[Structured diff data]
"""

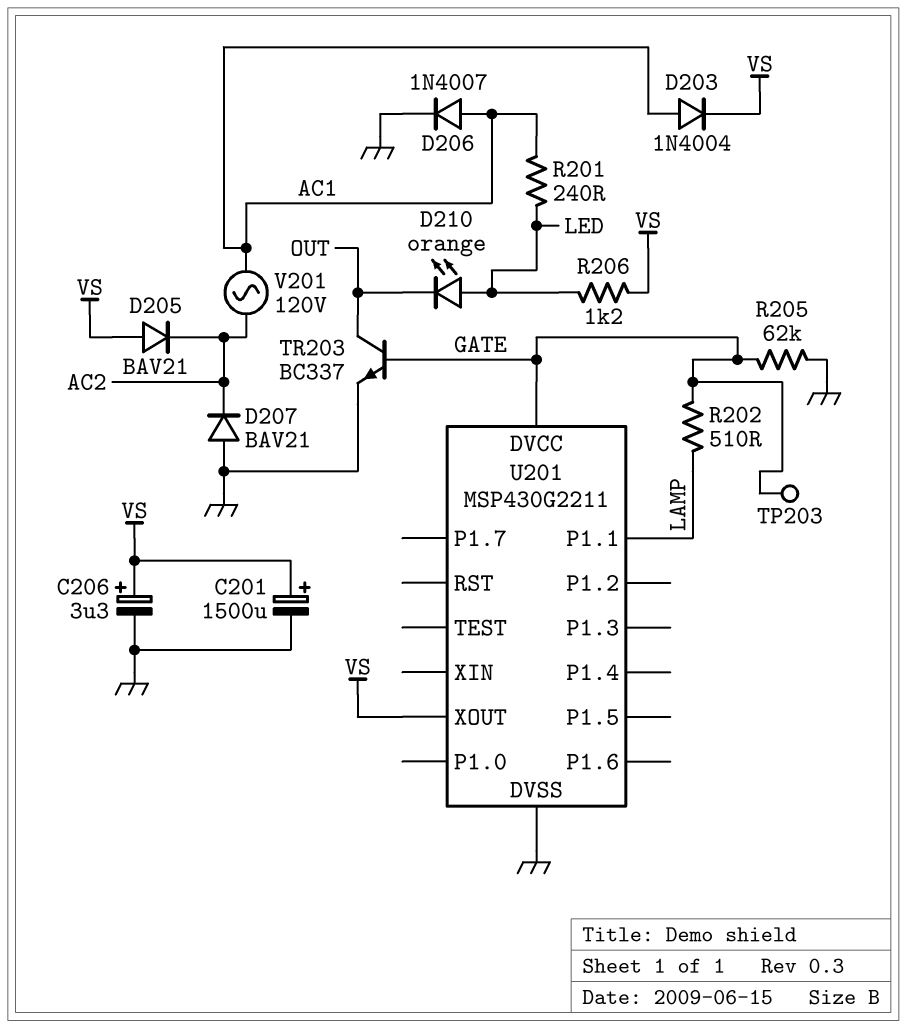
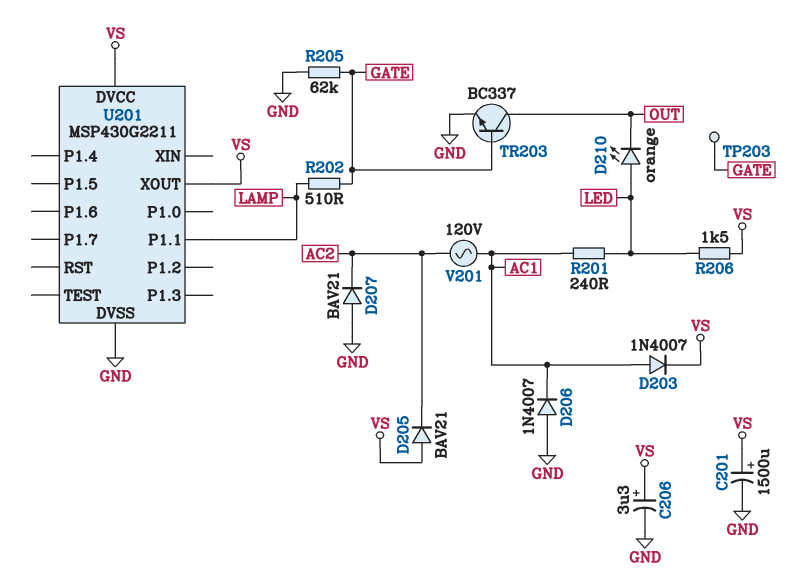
D203: diode 1N4004 (A AC1, K VS) -> diode 1N4007 (A AC1, K VS)
D206: diode 1N4007 (A AC1, K GND) -> diode 1N4007 (A GND, K AC1)
R206: 1.2k (LED, VS) -> 1.5k (LED, VS)
U201 pin DVCC: GATE -> VS

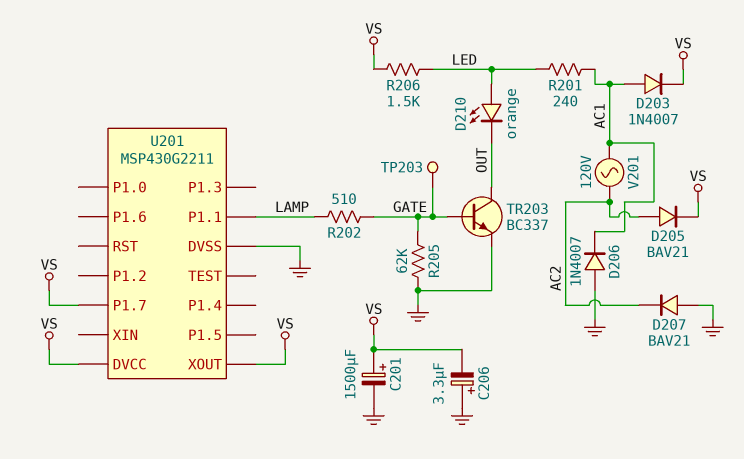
C206: 3.3uF (plus VS, minus GND) -> 3.3uF (plus GND, minus VS)
D205: diode BAV21 (A VS, K AC2) -> diode BAV21 (A AC2, K VS)
U201 pin P1.7: none -> VS

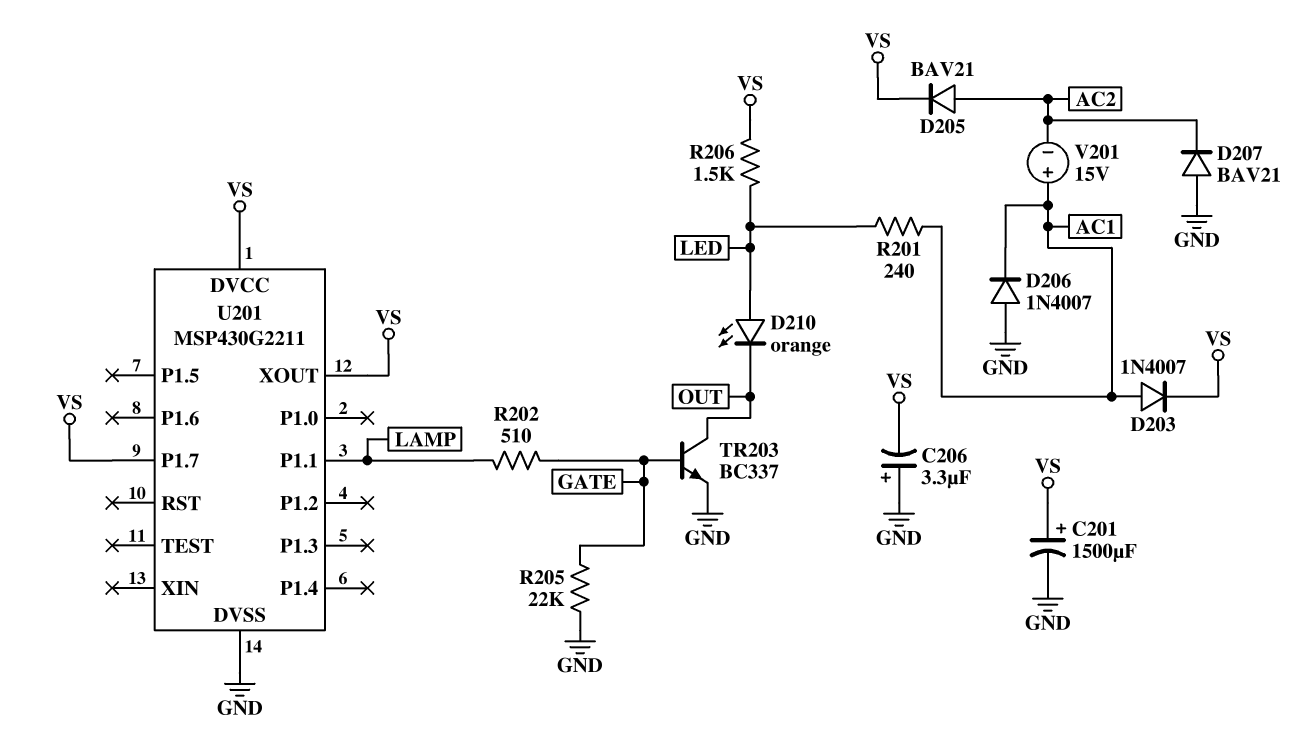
R205: 62k (GATE, GND) -> 22k (GATE, GND)
TP203: test point (GATE) -> none
V201: AC 120V (AC1, AC2) -> 15V (plus AC1, minus AC2)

"""

▶ **EXERCISE OBJECTIVE**
Take the lines from the one holding "U201 pin DVCC: GATE -> VS" through the last line of the data above and copy them exactly, both ends included, omitting all pictures.

▶ **RESULT FOR THIS EXERCISE**
U201 pin DVCC: GATE -> VS

C206: 3.3uF (plus VS, minus GND) -> 3.3uF (plus GND, minus VS)
D205: diode BAV21 (A VS, K AC2) -> diode BAV21 (A AC2, K VS)
U201 pin P1.7: none -> VS

R205: 62k (GATE, GND) -> 22k (GATE, GND)
TP203: test point (GATE) -> none
V201: AC 120V (AC1, AC2) -> 15V (plus AC1, minus AC2)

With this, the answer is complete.